--- Input data ---

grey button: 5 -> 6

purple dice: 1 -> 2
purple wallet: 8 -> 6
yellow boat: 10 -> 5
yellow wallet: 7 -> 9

---
--- Input data ---

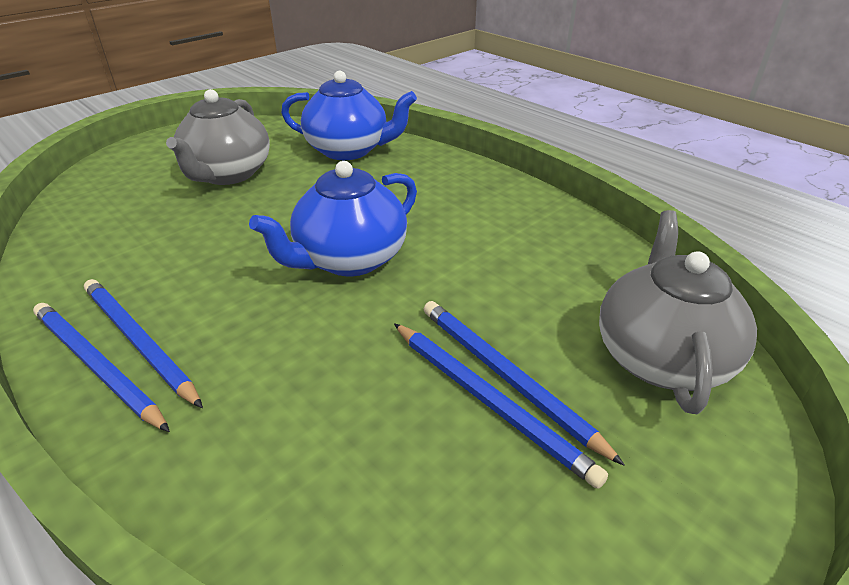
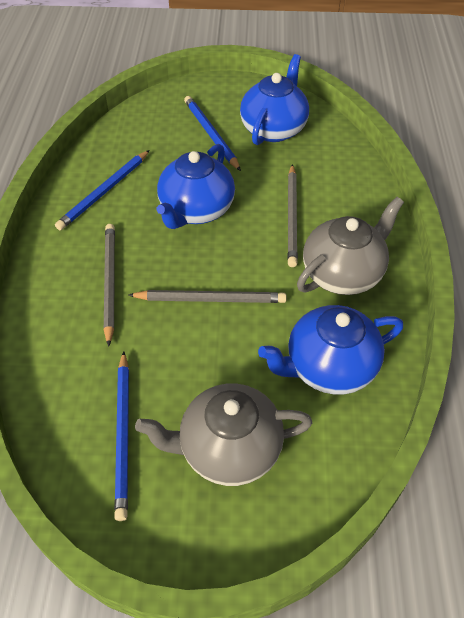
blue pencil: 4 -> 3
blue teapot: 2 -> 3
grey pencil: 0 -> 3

---

» **Task**
For the lines above, output exactly those from the line containing "purple wallet: 8 -> 6" through the line containing "yellow wallet: 7 -> 9", and skip the others.

» **Exercise response**
purple wallet: 8 -> 6
yellow boat: 10 -> 5
yellow wallet: 7 -> 9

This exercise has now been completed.